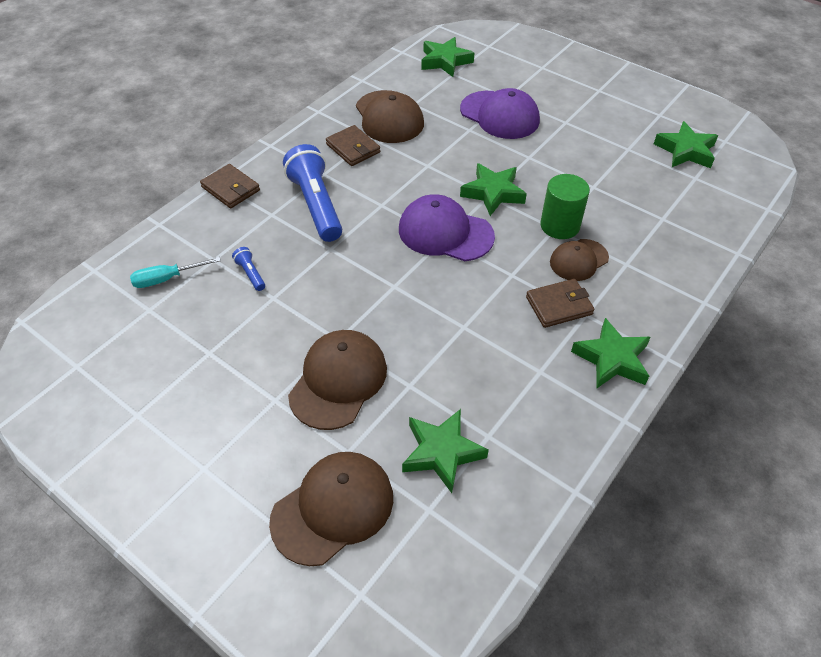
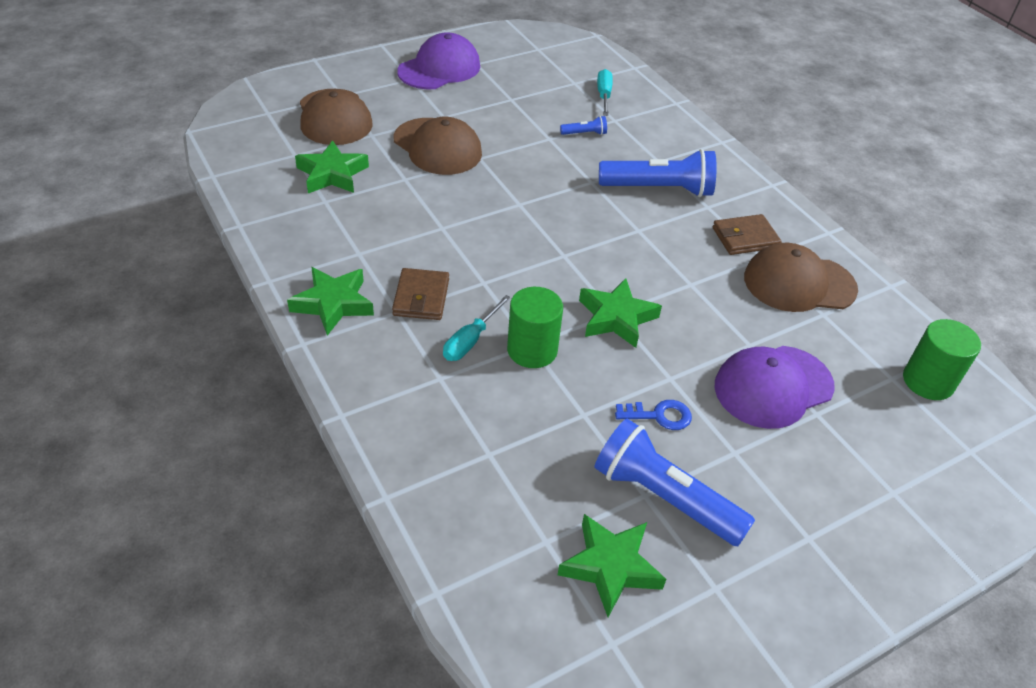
camera: 110 degrees right, 5 degrees down
(231, 189) = (708, 147): brown wallet -> none
(445, 61) = (928, 381): green star -> green cylinder
(445, 232) = (571, 258): purple cap -> purple cap (439, 69)
(565, 155) = (659, 415): none -> blue key
(578, 260) = (470, 340): brown cap -> turquoise screwdriver
(623, 141) = (664, 497): none -> blue flashlight

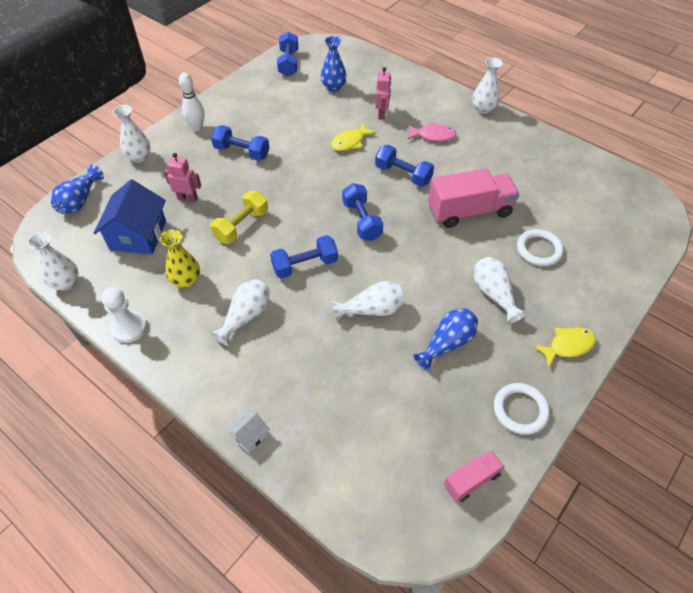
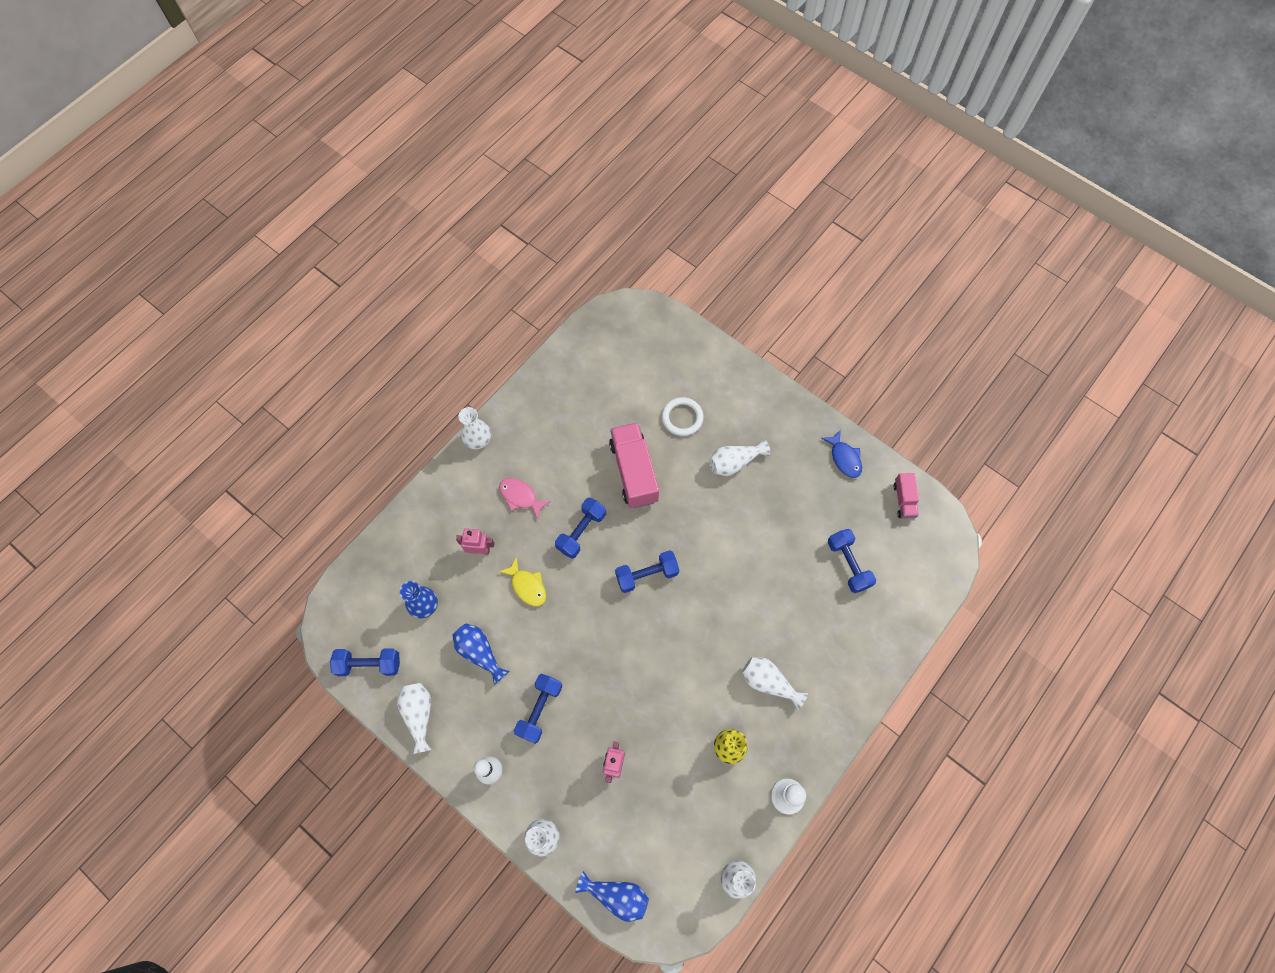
camera: 90 degrees left, 15 degrees up
(138, 235) = (669, 811): blue house -> none
(241, 226) = (654, 698): yellow dumbbell -> none
(249, 436) = (885, 668): white house -> none
(305, 265) = (706, 630): blue dumbbell -> blue dumbbell (848, 564)
(371, 310) = (755, 568): white vase -> white vase (419, 715)
(433, 135) = (520, 496): pink fish -> pink fish turned 60 degrees counterclockwise
(447, 344) = (787, 506): blue vase -> blue vase (479, 652)
(471, 480) = (904, 500): pink truck -> pink truck turned 150 degrees counterclockwise
(520, 410) = (844, 458): white ring -> blue fish
(568, 346) = (784, 413): yellow fish -> none

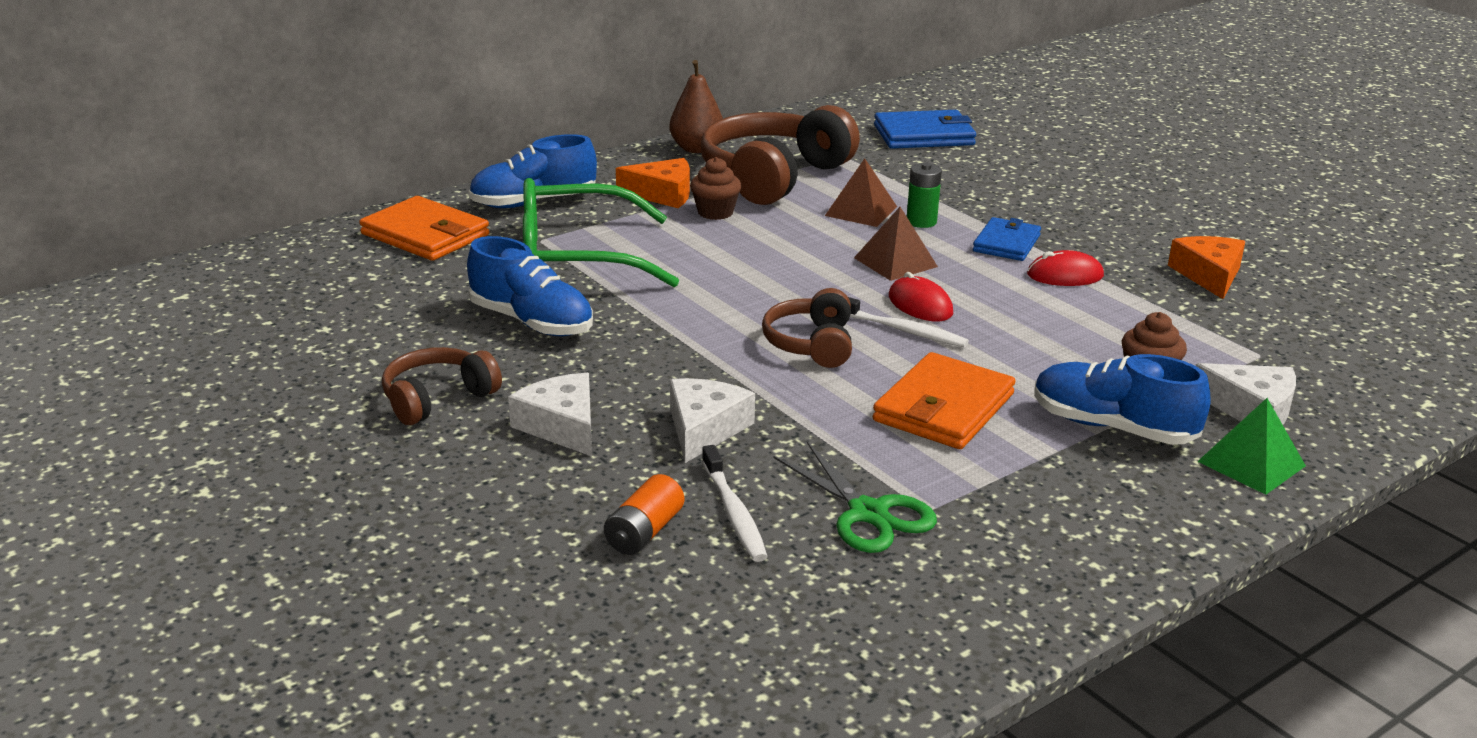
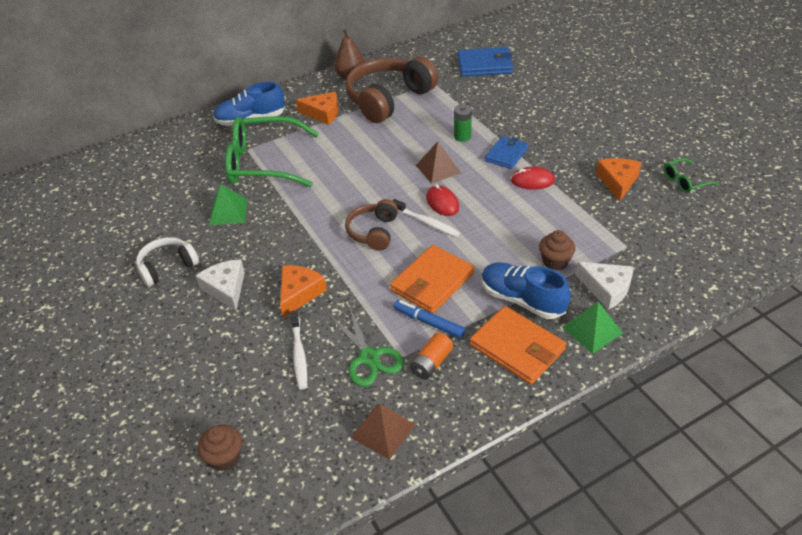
camera: 10 degrees right, 15 degrees up
(425, 235) = (188, 144): orange wallet -> orange wallet (517, 347)
(437, 399) = (167, 267): brown headphones -> white headphones
(532, 322) = (228, 212): blue shoe -> green pyramid
(644, 532) = (250, 365): orange battery -> orange battery (431, 363)
(704, 429) = (299, 293): white cheese -> orange cheese
(715, 212) = (348, 128): brown cupcake -> brown cupcake (225, 457)
(861, 211) = (430, 127): brown pyramid -> brown pyramid (383, 431)
(959, 462) = (428, 322): none -> blue marker
(1319, 273) = (685, 181): none -> green glasses

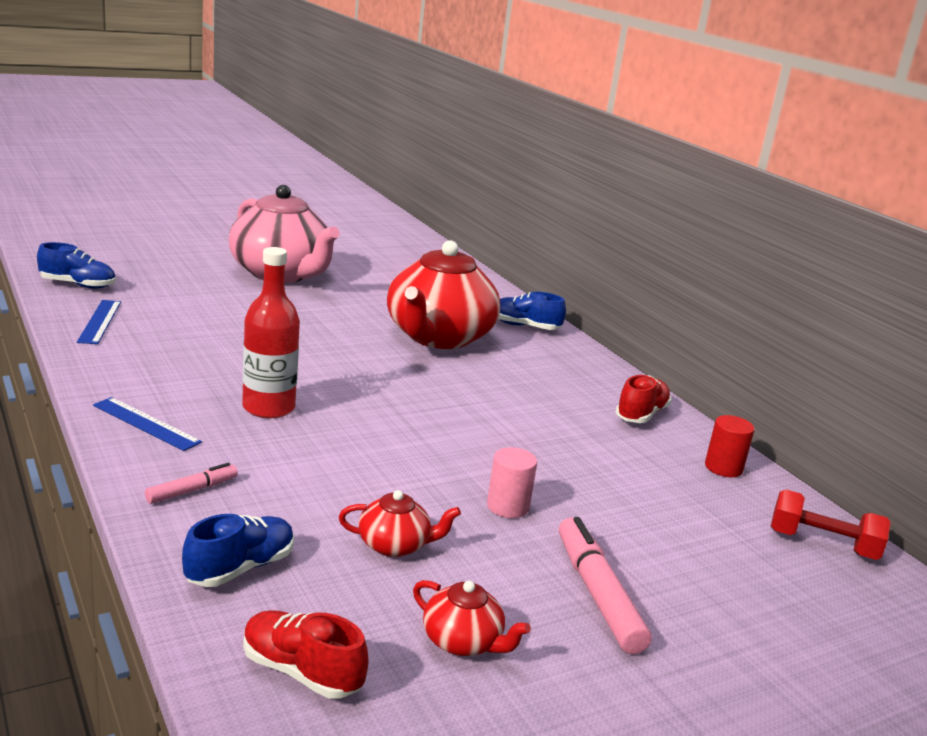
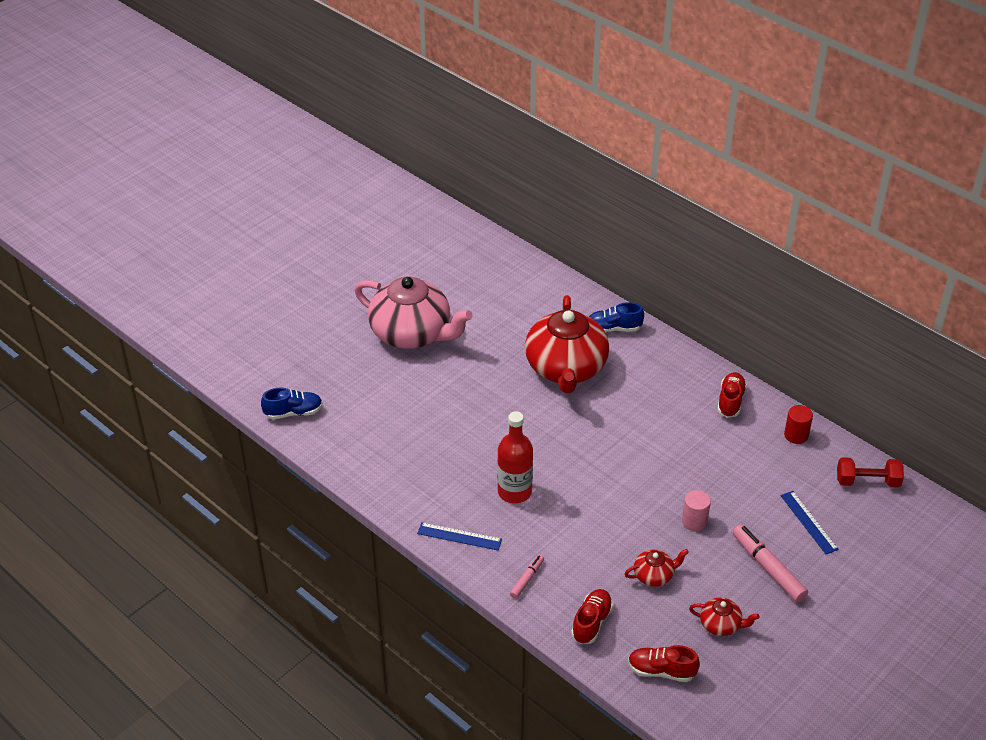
camera: 15 degrees left, 20 degrees up
(100, 321) = (346, 449): blue ruler -> blue ruler (809, 522)
(240, 568) = (591, 623): blue shoe -> red shoe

━━━━

* **Work instruction**: The result should be the material above, unchanged and free of pictures; please print it.

* **Task answer**:
camera: 110 degrees right, 5 degrees down
(231, 189) = (708, 147): brown wallet -> none
(445, 61) = (928, 381): green star -> green cylinder
(445, 232) = (571, 258): purple cap -> purple cap (439, 69)
(565, 155) = (659, 415): none -> blue key
(578, 260) = (470, 340): brown cap -> turquoise screwdriver
(623, 141) = (664, 497): none -> blue flashlight

camera: 90 degrees left, 15 degrees up
(138, 235) = (669, 811): blue house -> none
(241, 226) = (654, 698): yellow dumbbell -> none
(249, 436) = (885, 668): white house -> none
(305, 265) = (706, 630): blue dumbbell -> blue dumbbell (848, 564)
(371, 310) = (755, 568): white vase -> white vase (419, 715)
(433, 135) = (520, 496): pink fish -> pink fish turned 60 degrees counterclockwise
(447, 344) = (787, 506): blue vase -> blue vase (479, 652)
(471, 480) = (904, 500): pink truck -> pink truck turned 150 degrees counterclockwise
(520, 410) = (844, 458): white ring -> blue fish
(568, 346) = (784, 413): yellow fish -> none

camera: 10 degrees right, 15 degrees up
(425, 235) = (188, 144): orange wallet -> orange wallet (517, 347)
(437, 399) = (167, 267): brown headphones -> white headphones
(532, 322) = (228, 212): blue shoe -> green pyramid
(644, 532) = (250, 365): orange battery -> orange battery (431, 363)
(704, 429) = (299, 293): white cheese -> orange cheese
(715, 212) = (348, 128): brown cupcake -> brown cupcake (225, 457)
(861, 211) = (430, 127): brown pyramid -> brown pyramid (383, 431)
(959, 462) = (428, 322): none -> blue marker
(1319, 273) = (685, 181): none -> green glasses

camera: 15 degrees left, 20 degrees up
(100, 321) = (346, 449): blue ruler -> blue ruler (809, 522)
(240, 568) = (591, 623): blue shoe -> red shoe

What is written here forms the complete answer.